About this task — Extract each line of the material that follows exactly and omit its pictures.

Source material —
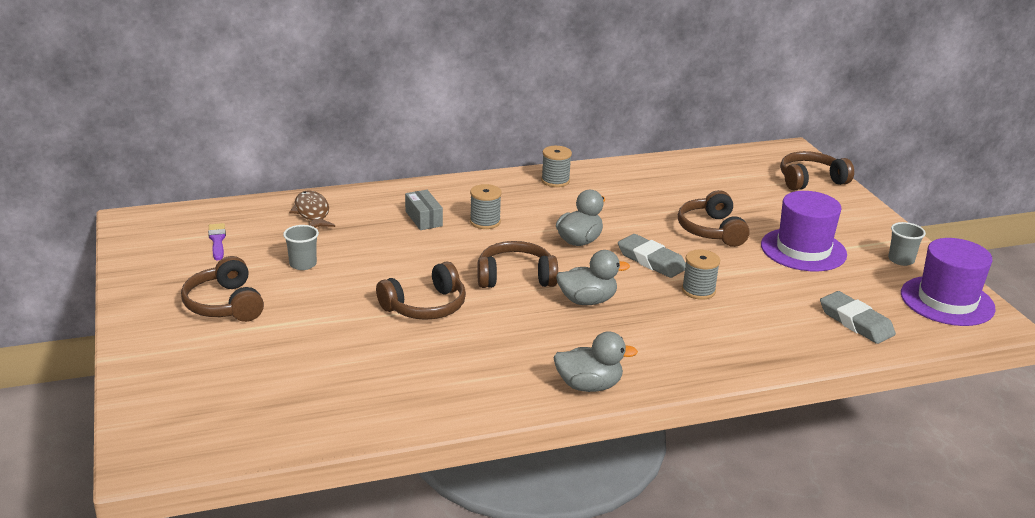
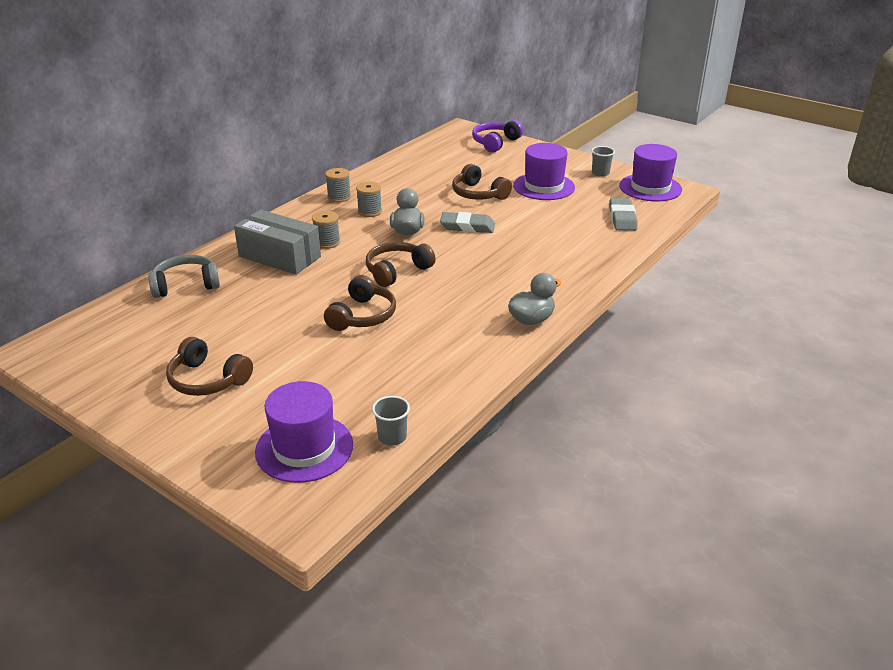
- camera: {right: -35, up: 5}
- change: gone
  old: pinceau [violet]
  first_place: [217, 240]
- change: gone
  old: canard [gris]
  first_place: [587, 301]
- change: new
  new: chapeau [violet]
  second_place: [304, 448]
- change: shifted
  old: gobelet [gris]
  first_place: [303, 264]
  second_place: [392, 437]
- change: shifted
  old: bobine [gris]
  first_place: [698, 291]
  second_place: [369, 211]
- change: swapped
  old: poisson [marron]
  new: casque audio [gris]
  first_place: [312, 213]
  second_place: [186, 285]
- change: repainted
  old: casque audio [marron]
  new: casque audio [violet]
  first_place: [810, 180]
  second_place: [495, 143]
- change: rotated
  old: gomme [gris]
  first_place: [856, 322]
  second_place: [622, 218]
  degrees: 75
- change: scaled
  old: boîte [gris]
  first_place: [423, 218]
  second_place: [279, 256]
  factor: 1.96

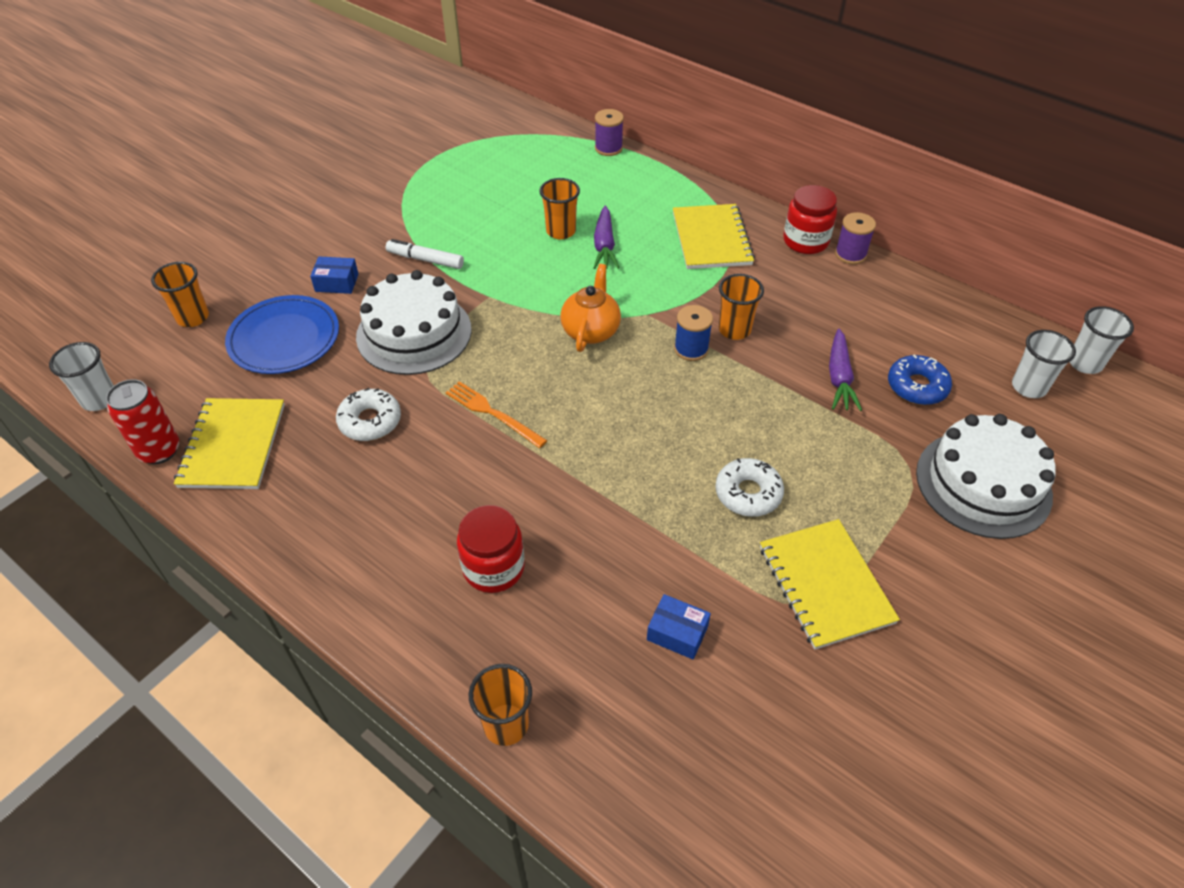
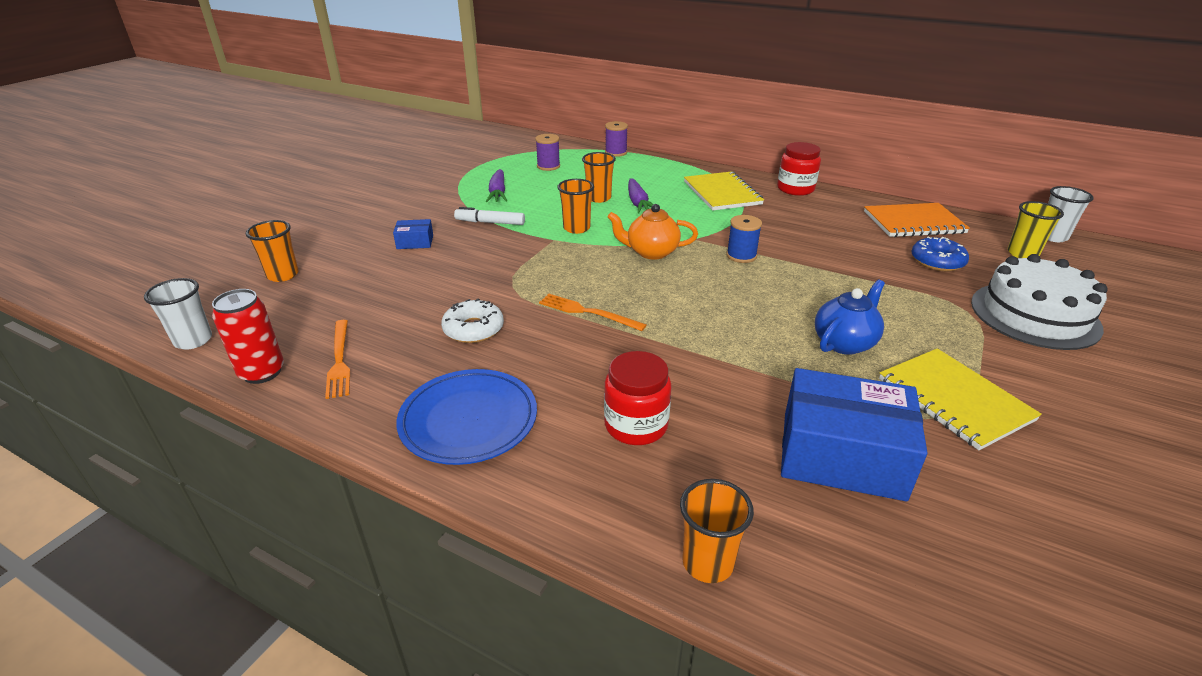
- camera: {right: -10, up: -15}
- change: gone
  old: gâteau [blanc]
  first_place: [414, 333]
- change: new
  new: carnet [orange]
  second_place: [913, 222]
- change: shifted
  old: assiette [bleu]
  first_place: [284, 338]
  second_place: [468, 420]
- change: shifted
  old: gobelet [orange]
  first_place: [734, 330]
  second_place: [576, 228]
- change: shifted
  old: carotte [violet]
  first_place: [839, 377]
  second_place: [498, 193]
- change: shifted
  old: bobine [violet]
  first_place: [850, 254]
  second_place: [548, 166]
- change: swapped
  old: carnet [jaune]
  new: fourchette [orange]
  first_place: [233, 445]
  second_place: [339, 360]
- change: swapped
  old: beignet [blanc]
  new: théière [bleu]
  first_place: [748, 493]
  second_place: [844, 342]
- change: repainted
  old: gobelet [blanc]
  new: gobelet [jaune]
  first_place: [1028, 387]
  second_place: [1022, 254]
- change: rotated
  old: théière [orange]
  first_place: [591, 330]
  second_place: [651, 252]
  degrees: -90
- change: scaled
  old: boîte [bleu]
  first_place: [677, 633]
  second_place: [842, 455]
  factor: 2.25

Solution —
- camera: {right: -35, up: 5}
- change: gone
  old: pinceau [violet]
  first_place: [217, 240]
- change: gone
  old: canard [gris]
  first_place: [587, 301]
- change: new
  new: chapeau [violet]
  second_place: [304, 448]
- change: shifted
  old: gobelet [gris]
  first_place: [303, 264]
  second_place: [392, 437]
- change: shifted
  old: bobine [gris]
  first_place: [698, 291]
  second_place: [369, 211]
- change: swapped
  old: poisson [marron]
  new: casque audio [gris]
  first_place: [312, 213]
  second_place: [186, 285]
- change: repainted
  old: casque audio [marron]
  new: casque audio [violet]
  first_place: [810, 180]
  second_place: [495, 143]
- change: rotated
  old: gomme [gris]
  first_place: [856, 322]
  second_place: [622, 218]
  degrees: 75
- change: scaled
  old: boîte [gris]
  first_place: [423, 218]
  second_place: [279, 256]
  factor: 1.96

- camera: {right: -10, up: -15}
- change: gone
  old: gâteau [blanc]
  first_place: [414, 333]
- change: new
  new: carnet [orange]
  second_place: [913, 222]
- change: shifted
  old: assiette [bleu]
  first_place: [284, 338]
  second_place: [468, 420]
- change: shifted
  old: gobelet [orange]
  first_place: [734, 330]
  second_place: [576, 228]
- change: shifted
  old: carotte [violet]
  first_place: [839, 377]
  second_place: [498, 193]
- change: shifted
  old: bobine [violet]
  first_place: [850, 254]
  second_place: [548, 166]
- change: swapped
  old: carnet [jaune]
  new: fourchette [orange]
  first_place: [233, 445]
  second_place: [339, 360]
- change: swapped
  old: beignet [blanc]
  new: théière [bleu]
  first_place: [748, 493]
  second_place: [844, 342]
- change: repainted
  old: gobelet [blanc]
  new: gobelet [jaune]
  first_place: [1028, 387]
  second_place: [1022, 254]
- change: rotated
  old: théière [orange]
  first_place: [591, 330]
  second_place: [651, 252]
  degrees: -90
- change: scaled
  old: boîte [bleu]
  first_place: [677, 633]
  second_place: [842, 455]
  factor: 2.25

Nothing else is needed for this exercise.